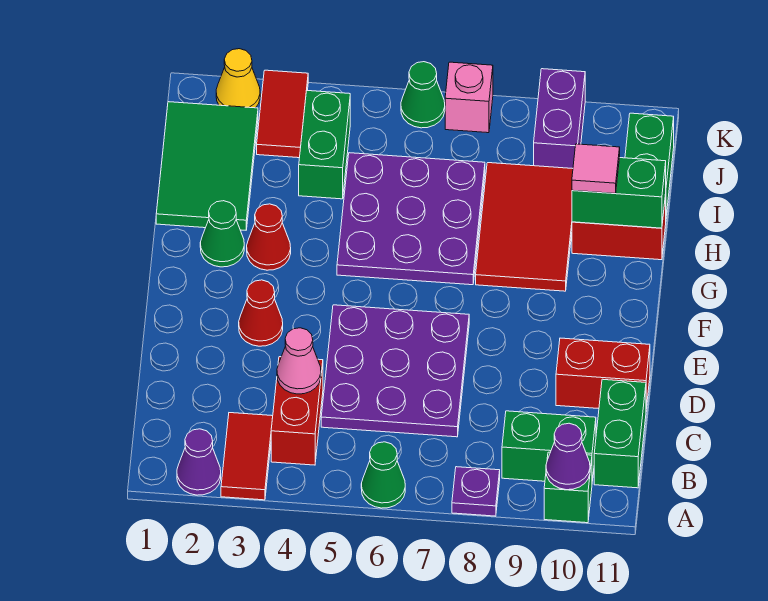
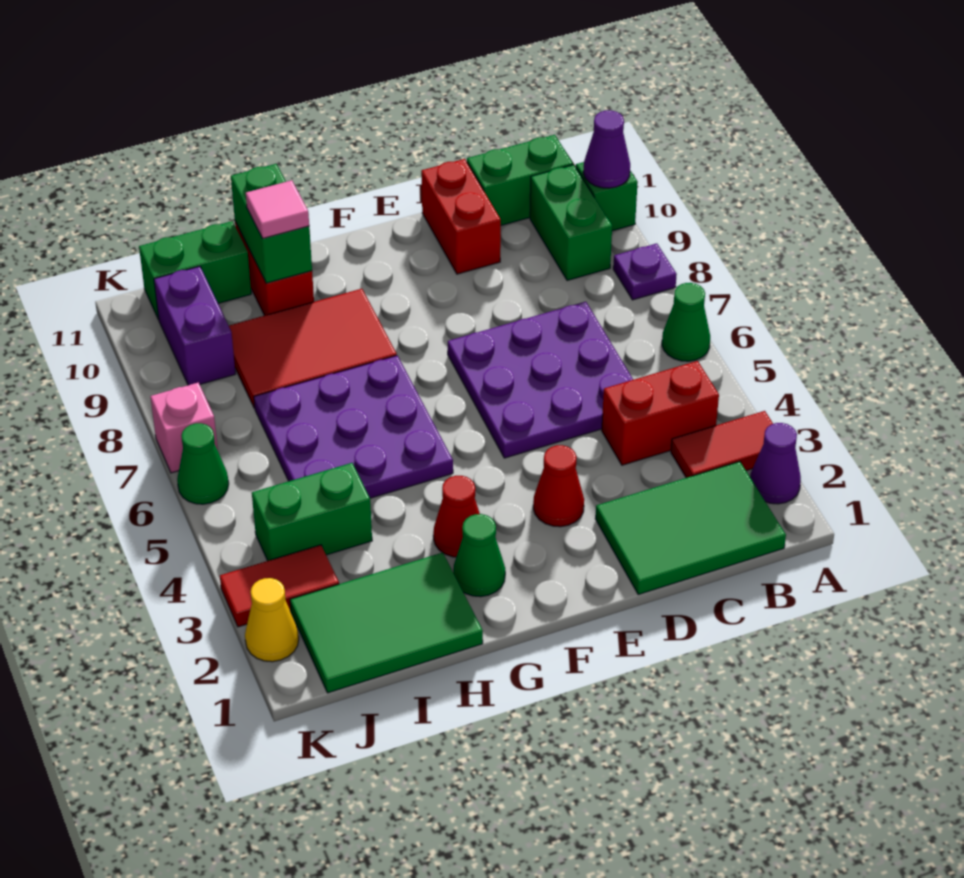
none -> green tile B1:D2 level 1
pink cone C4 level 2 -> none
purple brick J9:K9 level 1 -> purple brick J9:J10 level 1

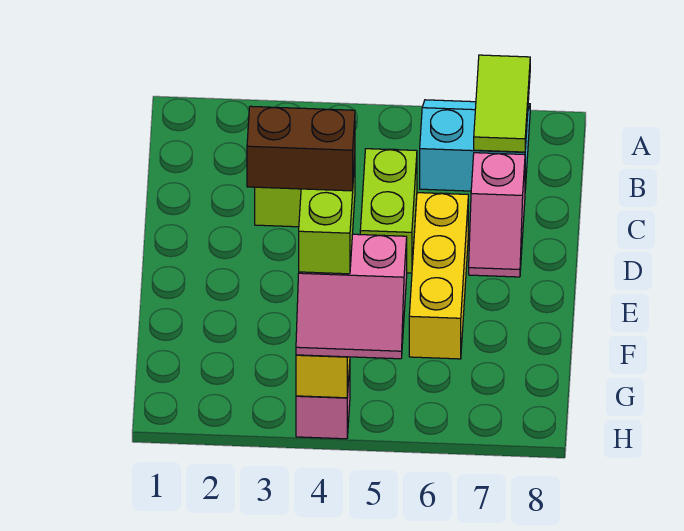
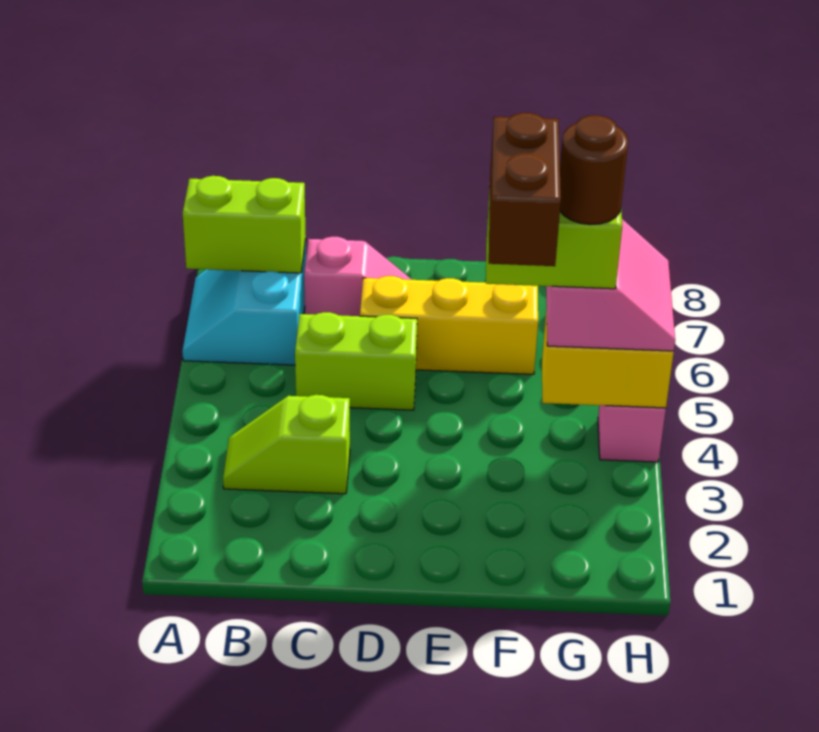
lime tile A7:B7 level 2 -> lime brick A7:B7 level 2
none -> brown round brick G4 level 5

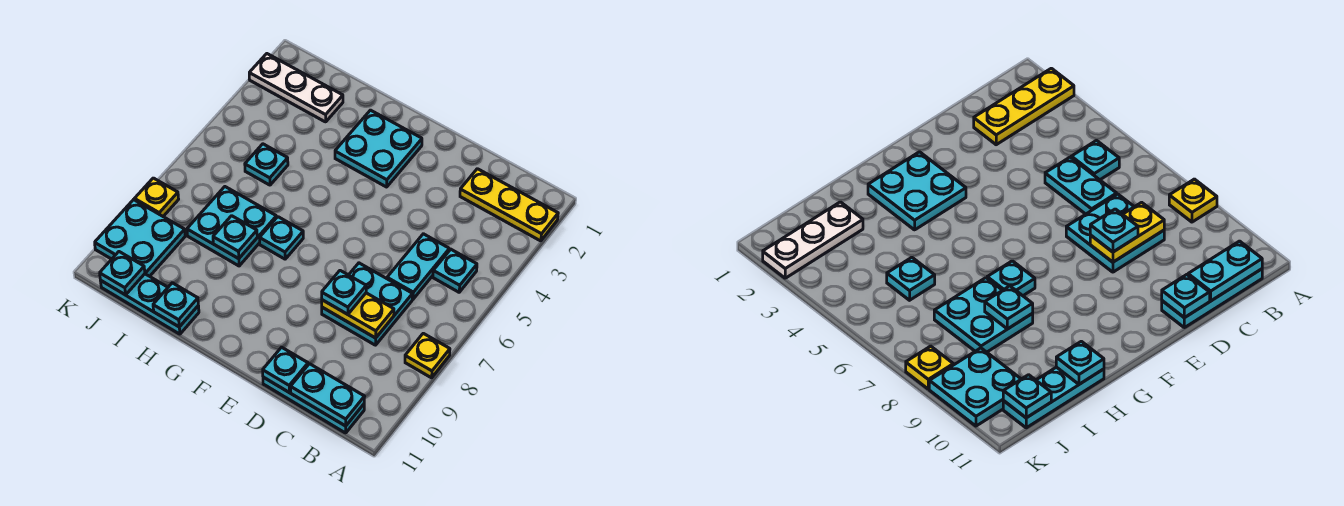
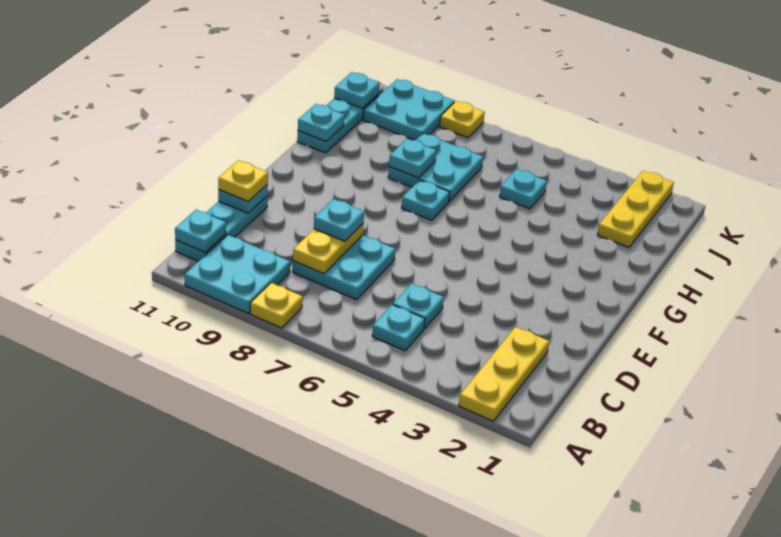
cyan plate B11:C11 level 2 -> cyan plate B11 level 2
cyan plate C5:C6 level 1 -> cyan plate C5 level 1
none -> yellow plate D11 level 3
cyan plate F2:G3 level 1 -> cyan plate A9:B10 level 1
white plate I2:K2 level 1 -> yellow plate I2:K2 level 1

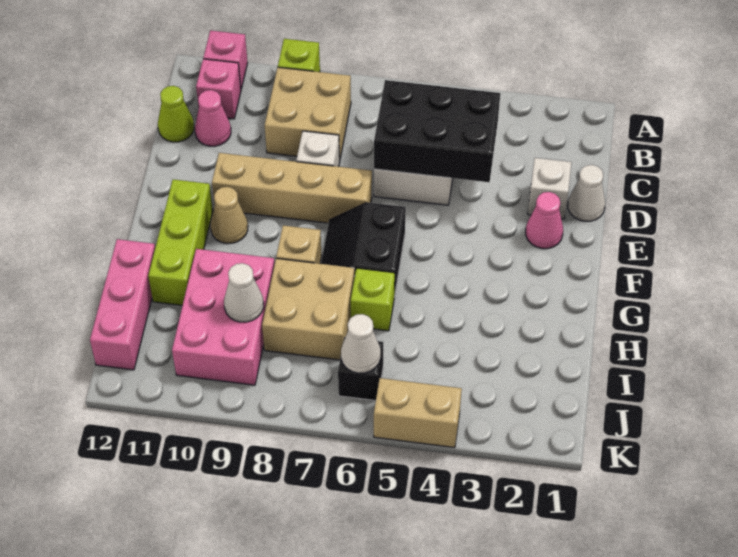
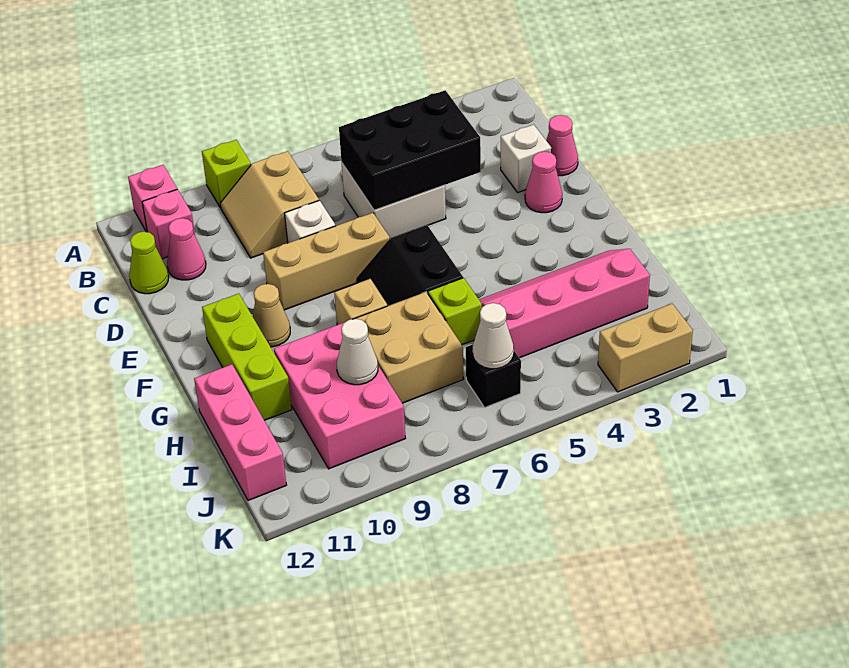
tan brick B8:C9 level 1 -> tan slope B8:C9 level 1 top 8
white cone D1 level 1 -> pink cone D1 level 1
tan brick E7:E10 level 1 -> tan brick E7:E9 level 1
none -> pink slope H2:I5 level 1 top I
tan brick K4:K5 level 1 -> tan brick K2:K3 level 1

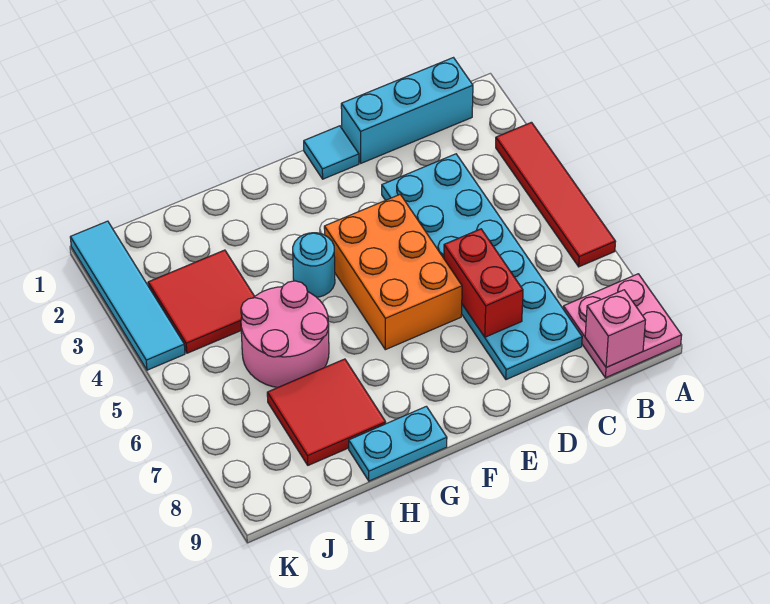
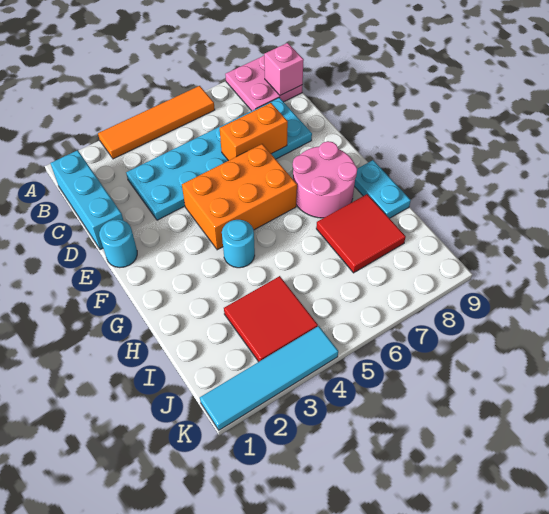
red tile A3:A6 level 1 -> orange tile A3:A6 level 1
red brick D6:D7 level 2 -> orange brick D6:D7 level 2
cyan tile E1 level 1 -> cyan round brick E1 level 1
pink round brick H5:I6 level 1 -> pink round brick F7:G8 level 1

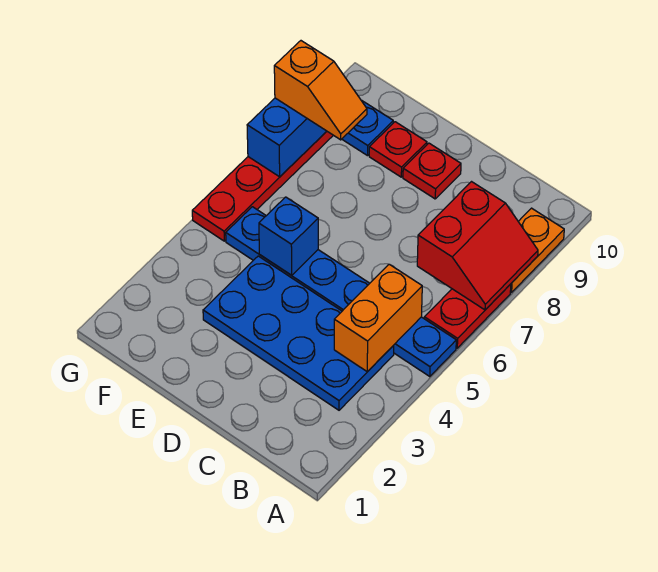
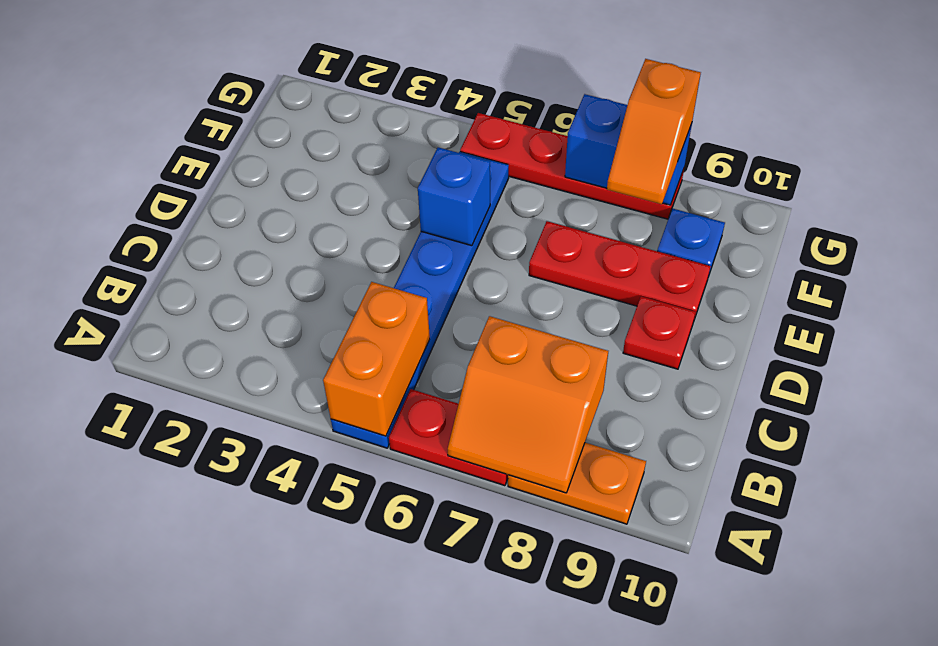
red slope A7:B8 level 2 top B -> orange slope A7:B8 level 2 top B
blue plate B3:E4 level 1 -> none
orange brick B4:B5 level 2 -> orange brick A5:B5 level 2
red plate E9 level 1 -> red plate E7:E9 level 1

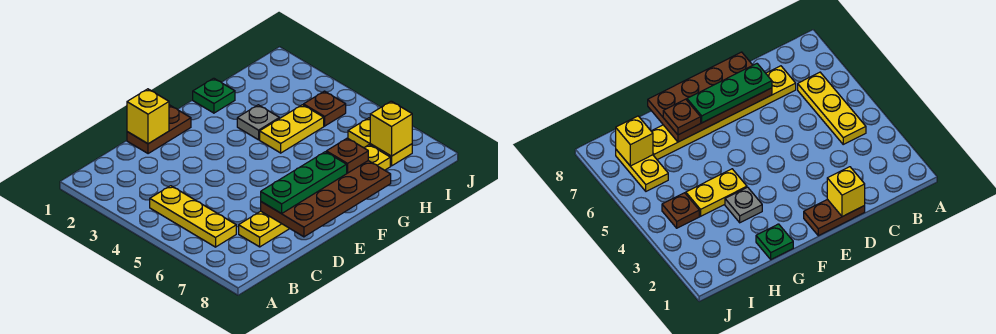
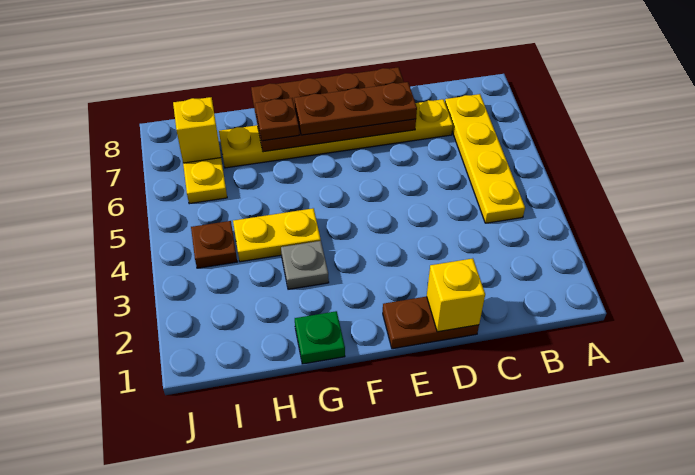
yellow plate B4:B6 level 1 -> yellow plate B4:B7 level 1
green plate D7:F7 level 3 -> brown plate D7:F7 level 3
• • • • • • •
§ **Exercise**:
All of the records above should be returned exactly, though the pictures should not.

§ **Response area**:
none -> green tile B1:D2 level 1
pink cone C4 level 2 -> none
purple brick J9:K9 level 1 -> purple brick J9:J10 level 1

lime tile A7:B7 level 2 -> lime brick A7:B7 level 2
none -> brown round brick G4 level 5

cyan plate B11:C11 level 2 -> cyan plate B11 level 2
cyan plate C5:C6 level 1 -> cyan plate C5 level 1
none -> yellow plate D11 level 3
cyan plate F2:G3 level 1 -> cyan plate A9:B10 level 1
white plate I2:K2 level 1 -> yellow plate I2:K2 level 1

tan brick B8:C9 level 1 -> tan slope B8:C9 level 1 top 8
white cone D1 level 1 -> pink cone D1 level 1
tan brick E7:E10 level 1 -> tan brick E7:E9 level 1
none -> pink slope H2:I5 level 1 top I
tan brick K4:K5 level 1 -> tan brick K2:K3 level 1

red tile A3:A6 level 1 -> orange tile A3:A6 level 1
red brick D6:D7 level 2 -> orange brick D6:D7 level 2
cyan tile E1 level 1 -> cyan round brick E1 level 1
pink round brick H5:I6 level 1 -> pink round brick F7:G8 level 1

red slope A7:B8 level 2 top B -> orange slope A7:B8 level 2 top B
blue plate B3:E4 level 1 -> none
orange brick B4:B5 level 2 -> orange brick A5:B5 level 2
red plate E9 level 1 -> red plate E7:E9 level 1

yellow plate B4:B6 level 1 -> yellow plate B4:B7 level 1
green plate D7:F7 level 3 -> brown plate D7:F7 level 3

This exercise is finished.